[Stored dataset items]
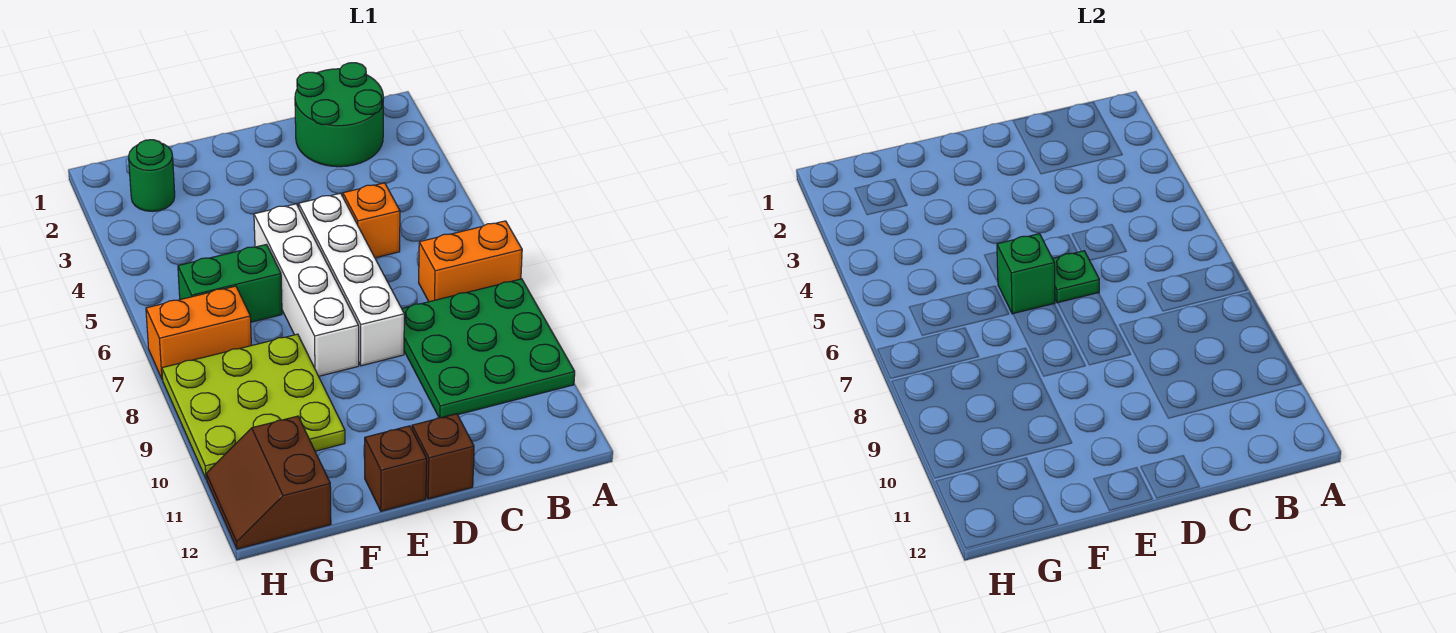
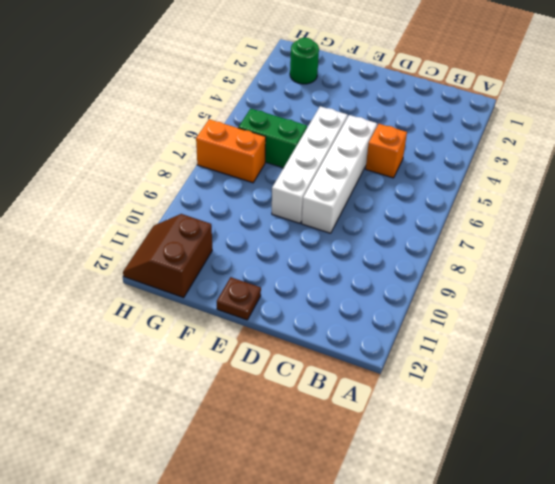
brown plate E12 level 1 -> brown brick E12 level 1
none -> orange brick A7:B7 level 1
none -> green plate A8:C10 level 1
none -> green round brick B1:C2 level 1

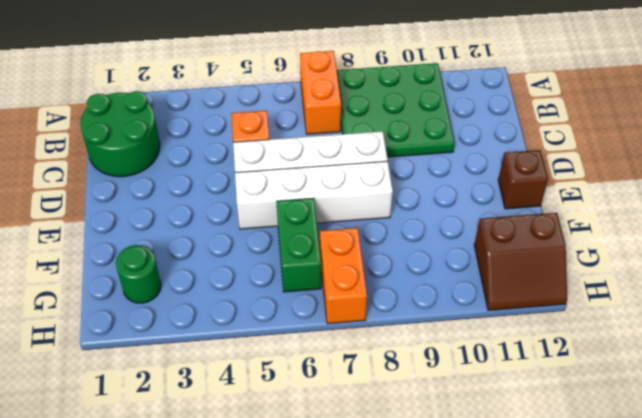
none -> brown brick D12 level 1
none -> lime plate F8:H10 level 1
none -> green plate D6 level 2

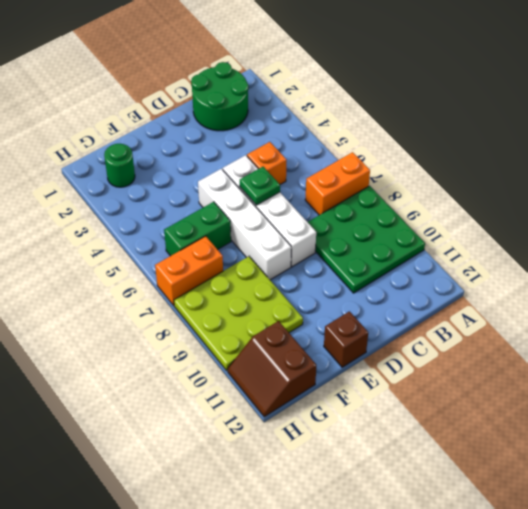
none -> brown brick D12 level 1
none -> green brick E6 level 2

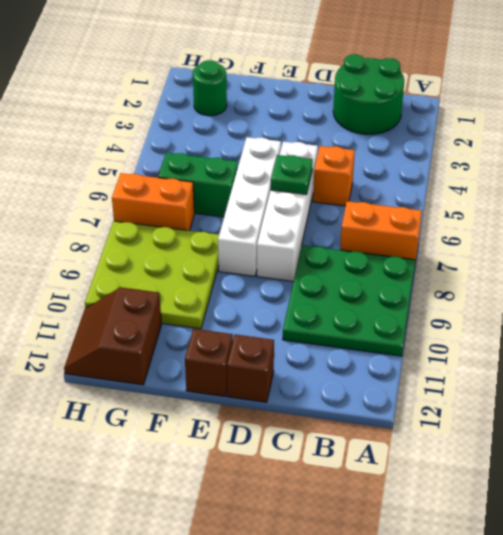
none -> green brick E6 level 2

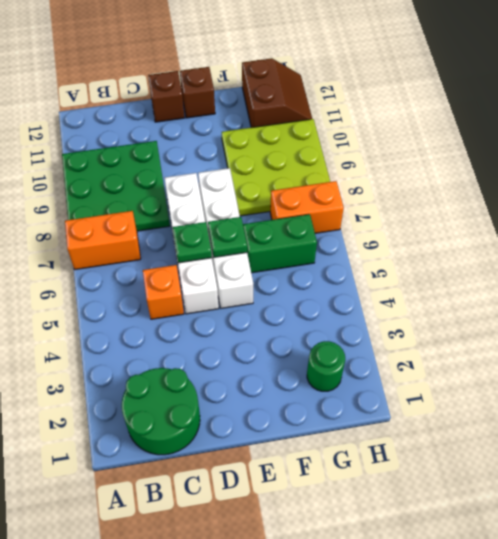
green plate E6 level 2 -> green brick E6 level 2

Problem requirements | For every entry above, please output the text exactly and leave any picture behind.

Exercise result |
brown plate E12 level 1 -> brown brick E12 level 1
none -> orange brick A7:B7 level 1
none -> green plate A8:C10 level 1
none -> green round brick B1:C2 level 1

none -> brown brick D12 level 1
none -> lime plate F8:H10 level 1
none -> green plate D6 level 2

none -> brown brick D12 level 1
none -> green brick E6 level 2

none -> green brick E6 level 2

green plate E6 level 2 -> green brick E6 level 2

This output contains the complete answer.